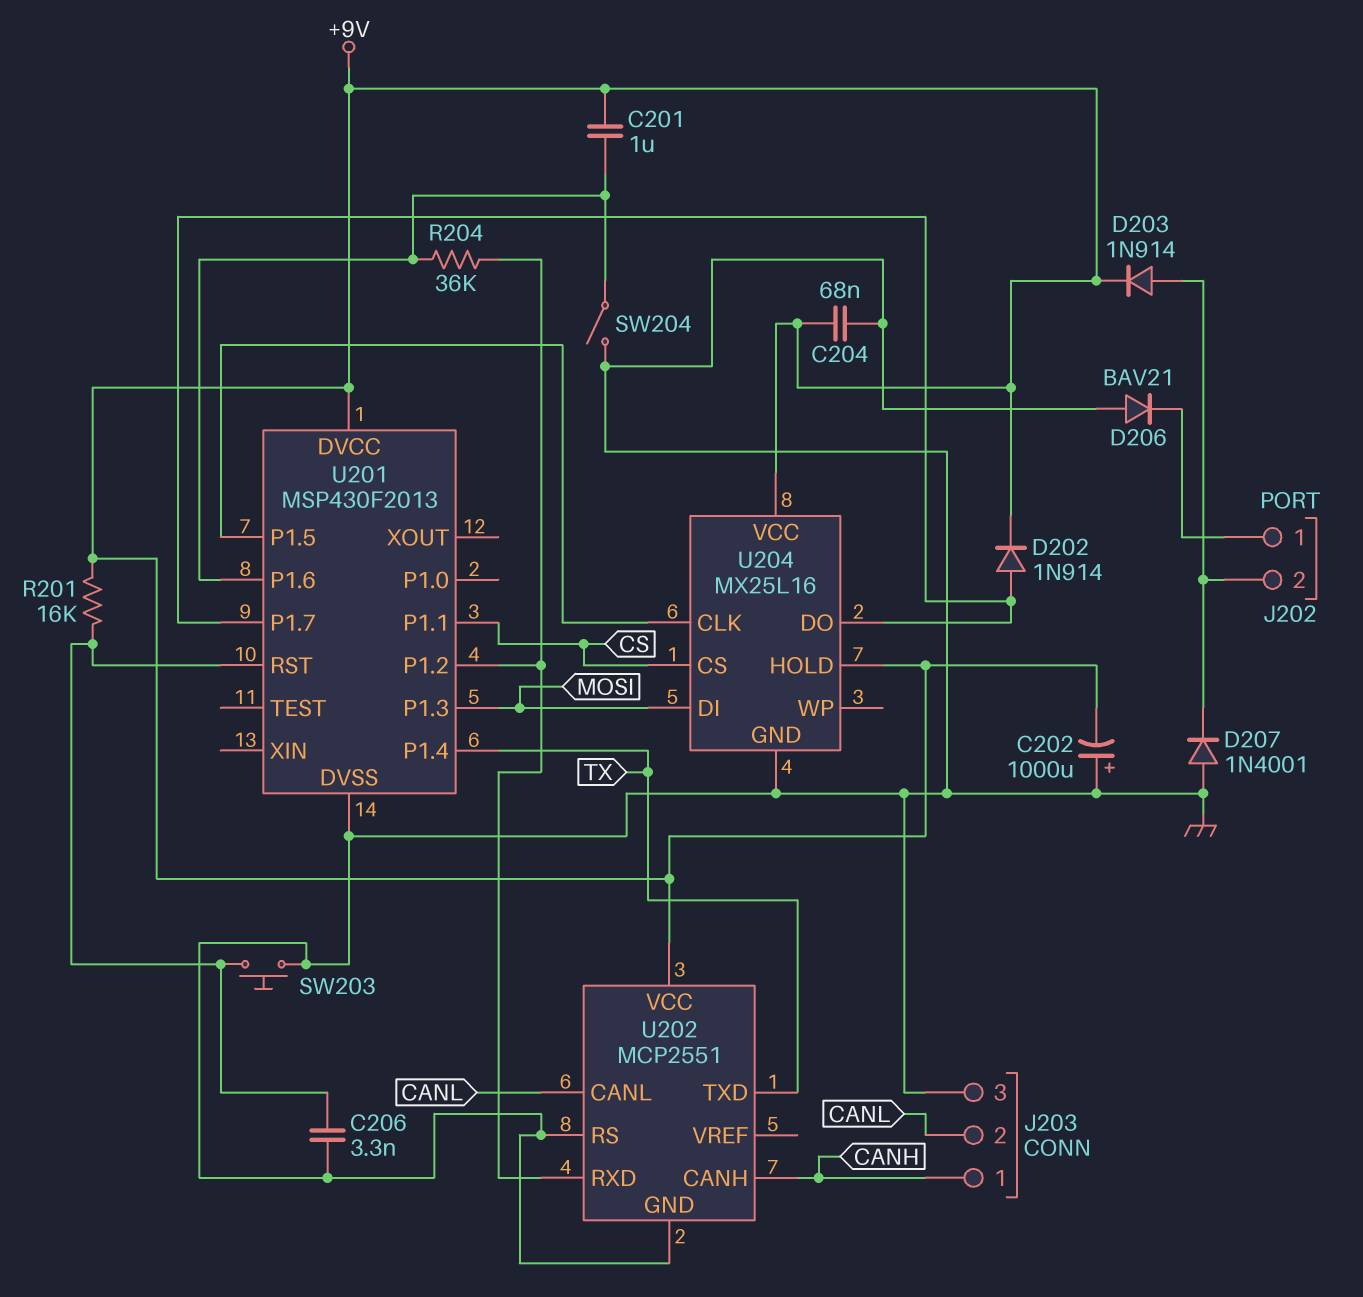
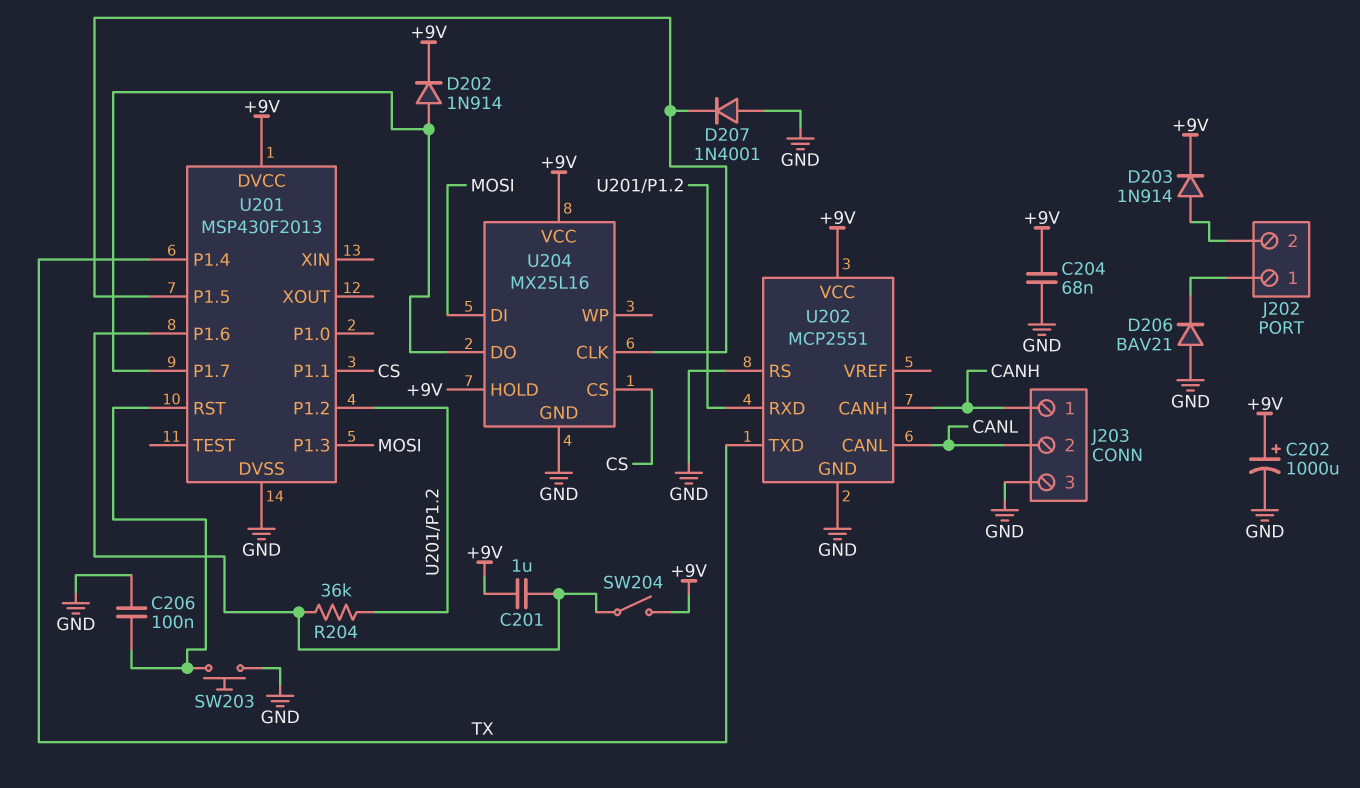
C202: 1000uF (plus GND, minus +9V) -> 1000uF (plus +9V, minus GND)
C206: 3.3nF (GND, U201/RST) -> 100nF (GND, U201/RST)
D207: diode 1N4001 (A GND, K J202/2) -> diode 1N4001 (A GND, K U201/P1.5)
R201: 16k (+9V, U201/RST) -> none
SW204: switch (GND, U201/P1.6) -> switch (+9V, U201/P1.6)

• • • • • • •

WHAT YOU HAVE TO DO: Output the data exactly. Pictures don't belong in the result.

TASK RESPONSE:
C202: 1000uF (plus GND, minus +9V) -> 1000uF (plus +9V, minus GND)
C206: 3.3nF (GND, U201/RST) -> 100nF (GND, U201/RST)
D207: diode 1N4001 (A GND, K J202/2) -> diode 1N4001 (A GND, K U201/P1.5)
R201: 16k (+9V, U201/RST) -> none
SW204: switch (GND, U201/P1.6) -> switch (+9V, U201/P1.6)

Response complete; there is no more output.